• **Exercise**: Quote every line of text in the records below word for word, leaving out the pictures.

====================

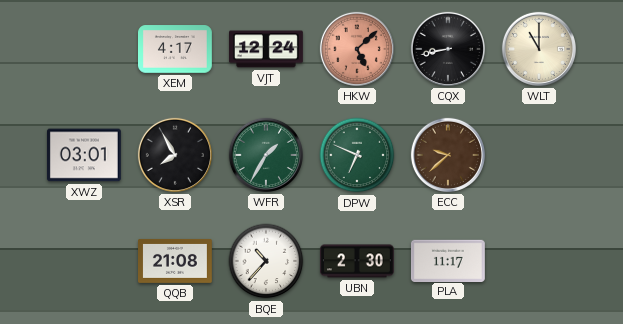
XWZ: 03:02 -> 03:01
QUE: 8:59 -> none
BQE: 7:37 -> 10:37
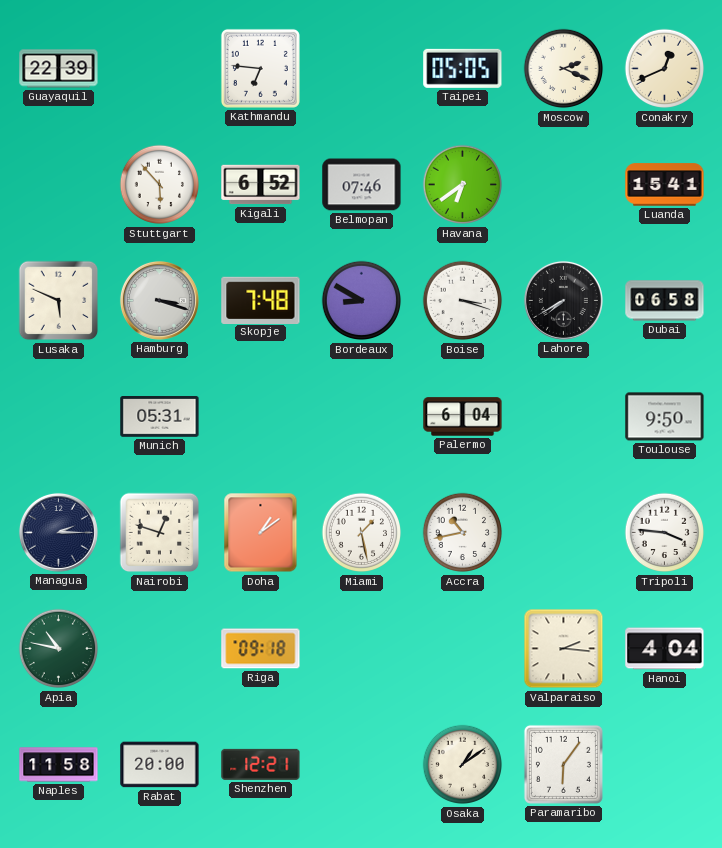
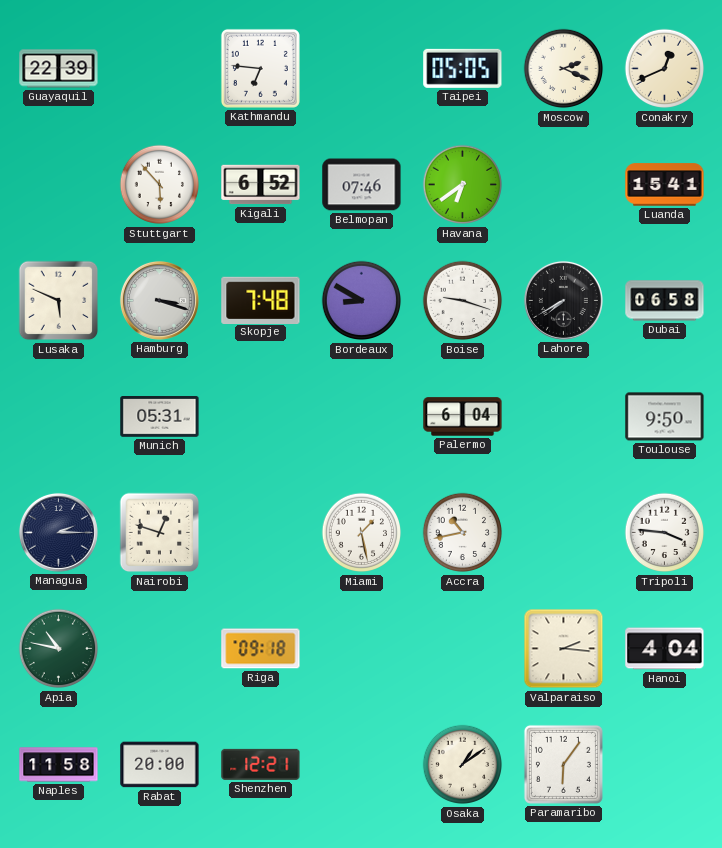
Boise: 3:18 -> 9:18
Doha: 1:09 -> none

====================

• **Task output**:
XWZ: 03:02 -> 03:01
QUE: 8:59 -> none
BQE: 7:37 -> 10:37
Boise: 3:18 -> 9:18
Doha: 1:09 -> none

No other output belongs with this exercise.